DESCRIPTION OF THE TASK: Each entry below must be repeated exactly. Leave the pictures out of it.

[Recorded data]
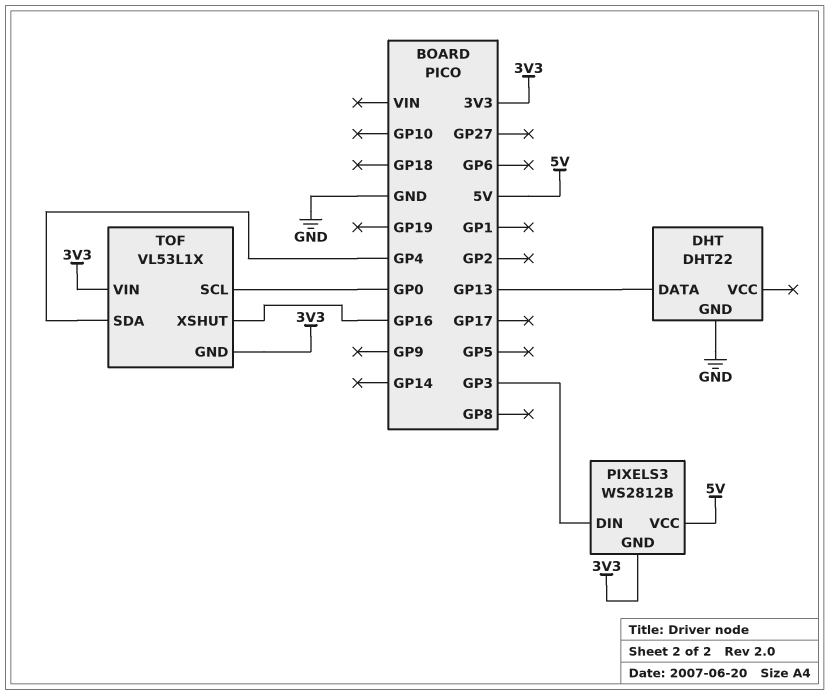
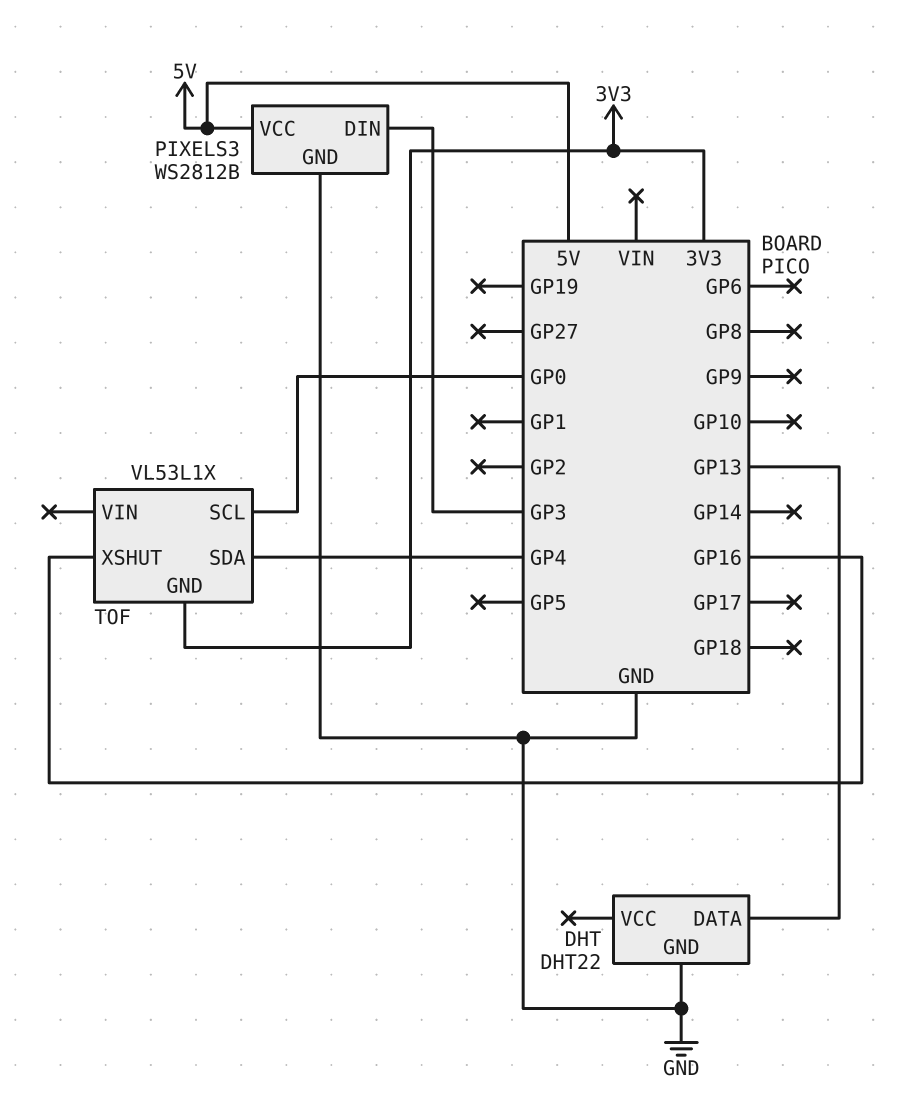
PIXELS3 pin GND: 3V3 -> GND
TOF pin VIN: 3V3 -> none

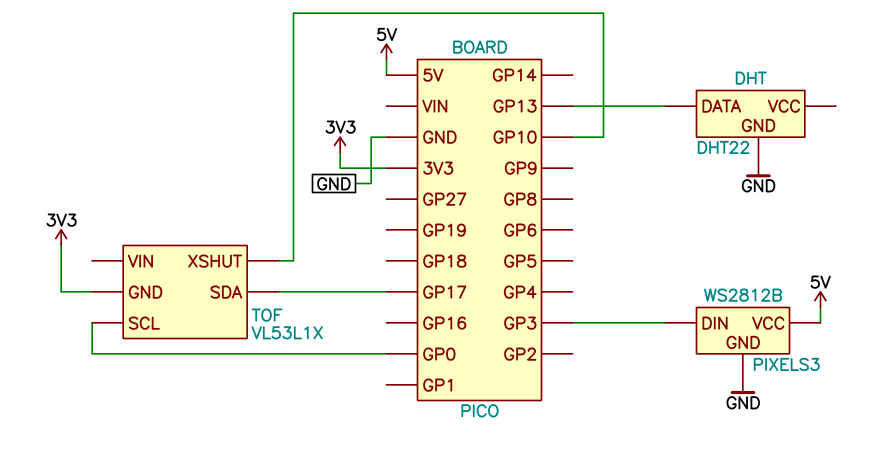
TOF pin SDA: GP4 -> GP17
TOF pin XSHUT: GP16 -> GP10

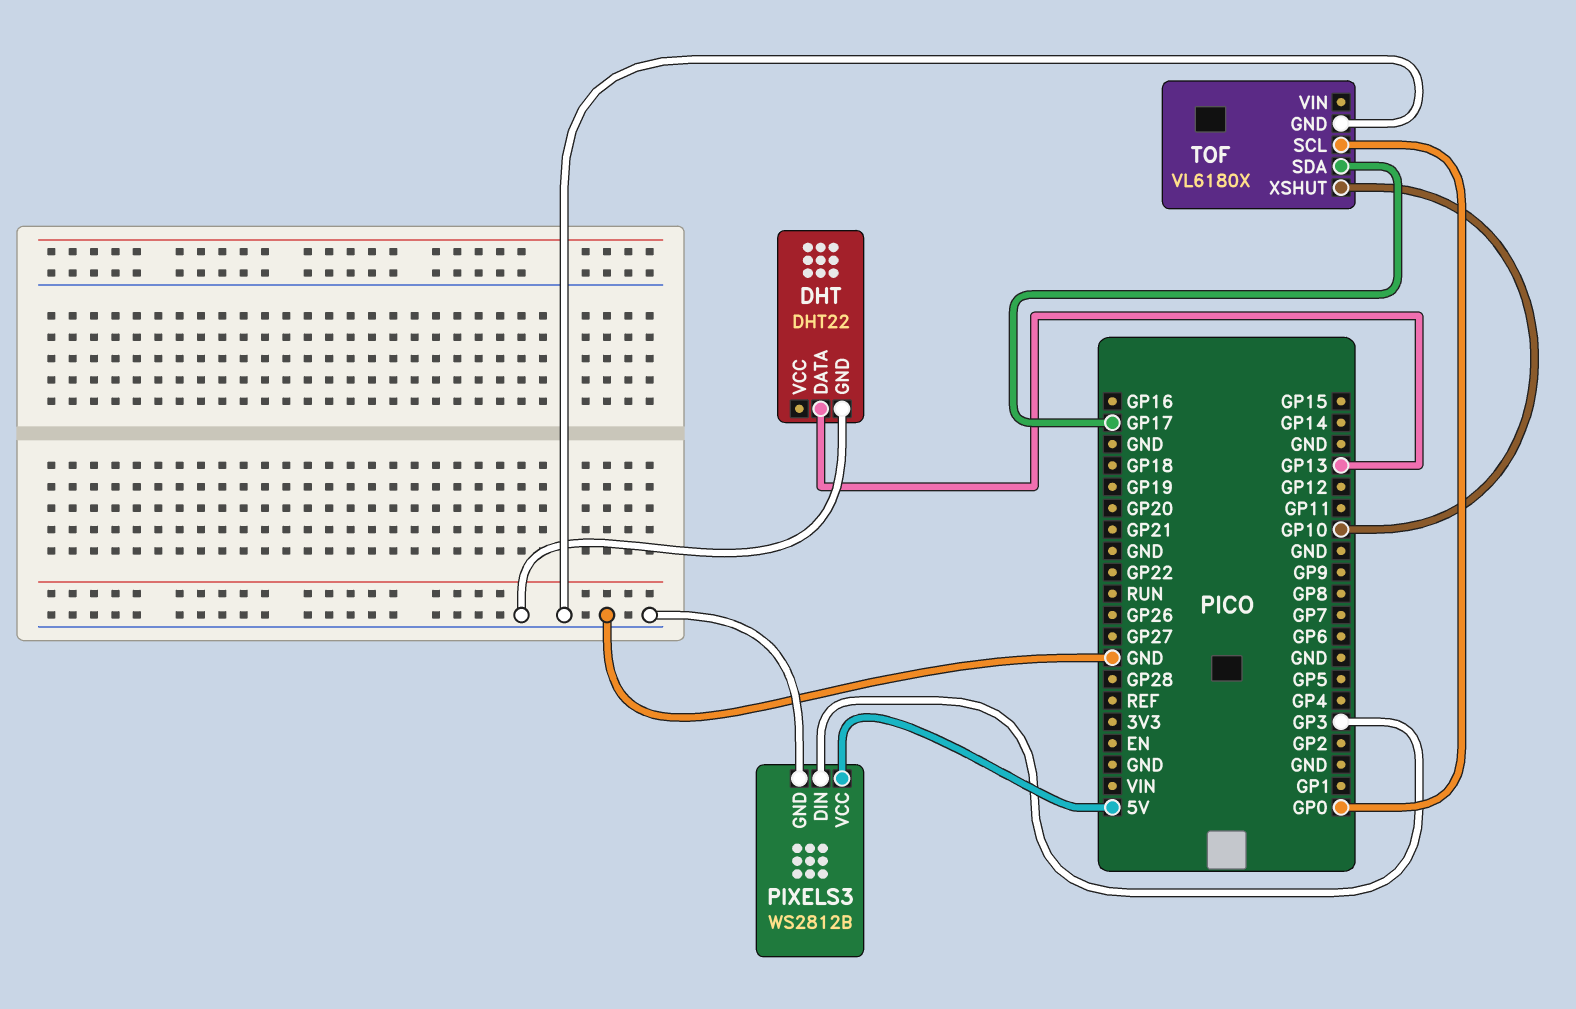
TOF: VL53L1X -> VL6180X
TOF pin GND: 3V3 -> GND

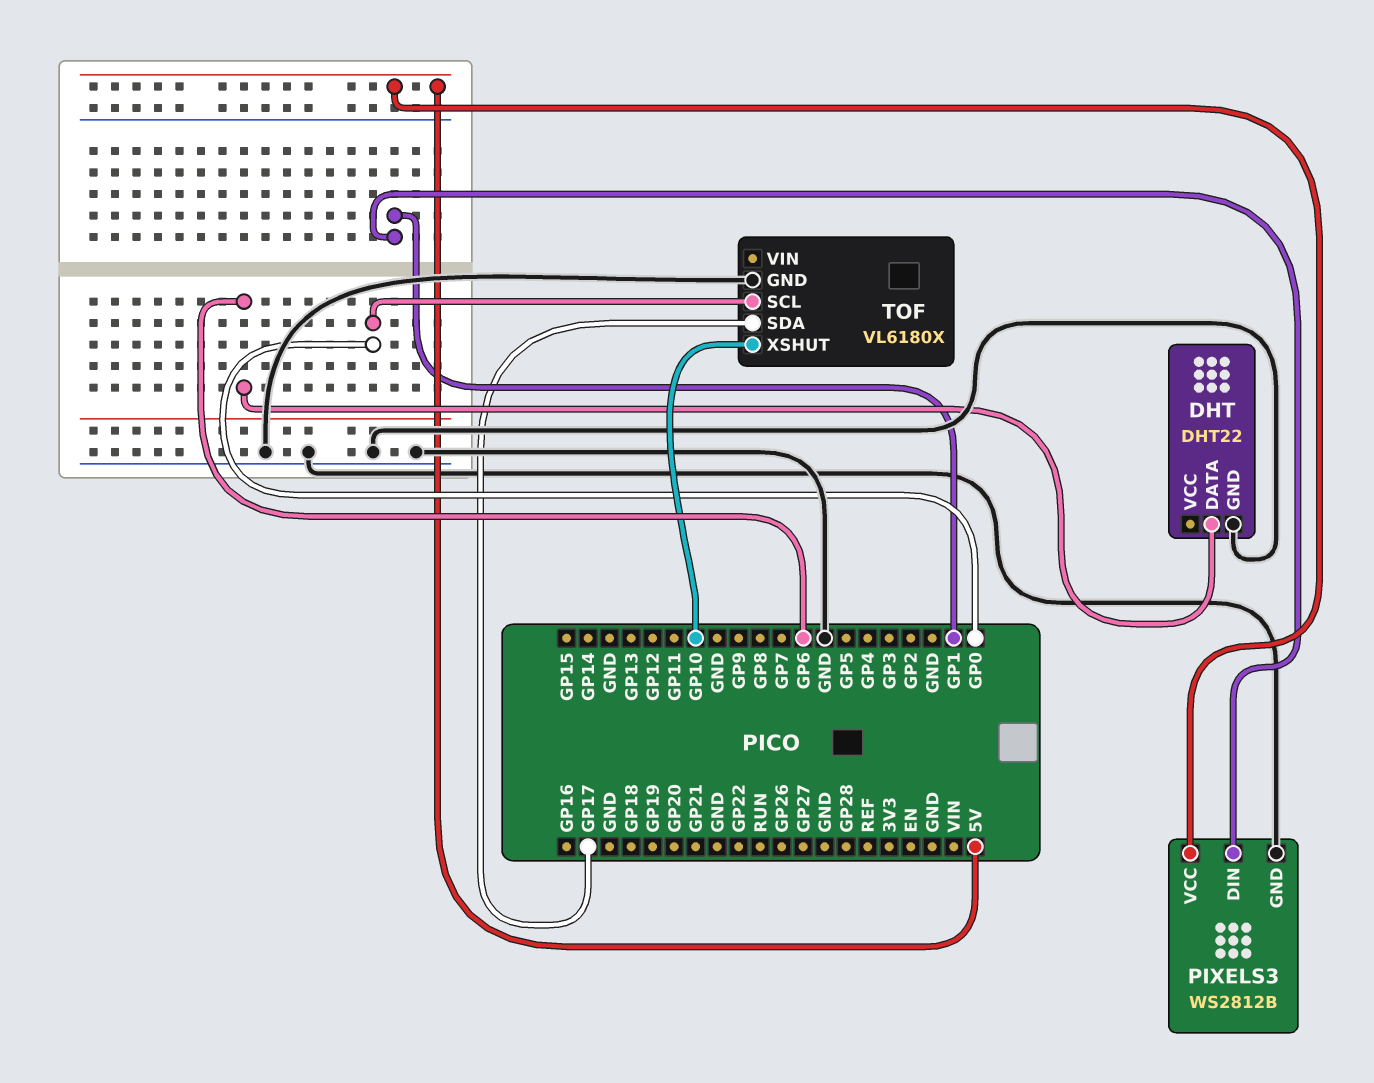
DHT pin DATA: GP13 -> GP6
PIXELS3 pin DIN: GP3 -> GP1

EXERCISE SOLUTION:
PIXELS3 pin GND: 3V3 -> GND
TOF pin VIN: 3V3 -> none

TOF pin SDA: GP4 -> GP17
TOF pin XSHUT: GP16 -> GP10

TOF: VL53L1X -> VL6180X
TOF pin GND: 3V3 -> GND

DHT pin DATA: GP13 -> GP6
PIXELS3 pin DIN: GP3 -> GP1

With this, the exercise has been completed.